(The task) Set the data down exactly as it stands, and keep its pictures out.

-------- Given data --------

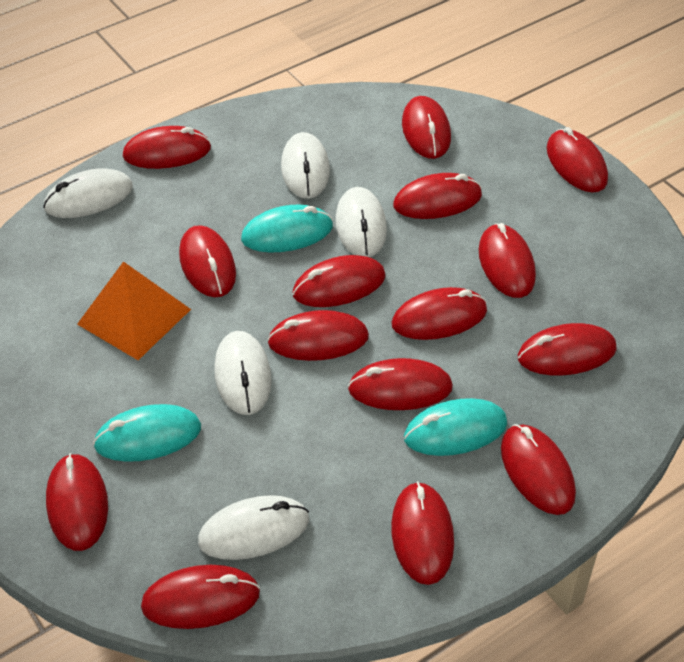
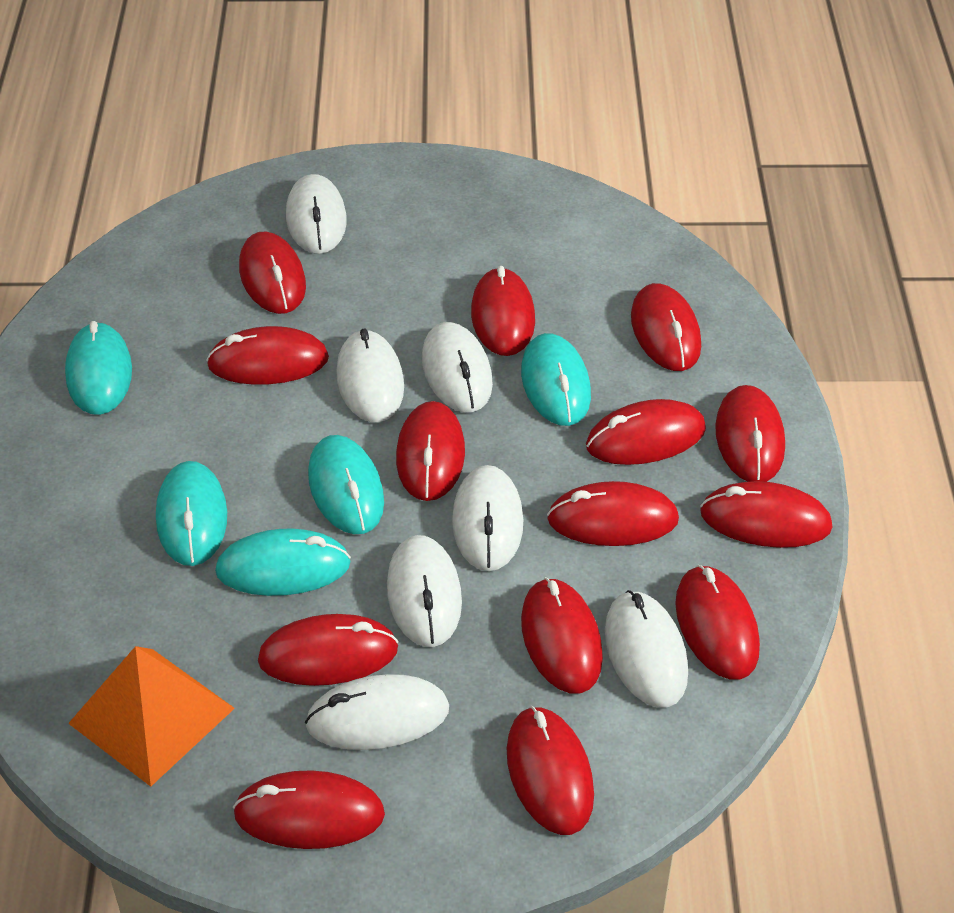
red mouse: 15 -> 14
turquoise mouse: 3 -> 5
white mouse: 5 -> 7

--------

(Answer to the exercise)
red mouse: 15 -> 14
turquoise mouse: 3 -> 5
white mouse: 5 -> 7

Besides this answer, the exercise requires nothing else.